**What you need to do**: Quote the data below in full, please, without altering anything.

**Working data**:

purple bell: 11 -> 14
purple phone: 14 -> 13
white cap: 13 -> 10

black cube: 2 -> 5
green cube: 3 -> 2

**Answer space**:
purple bell: 11 -> 14
purple phone: 14 -> 13
white cap: 13 -> 10

black cube: 2 -> 5
green cube: 3 -> 2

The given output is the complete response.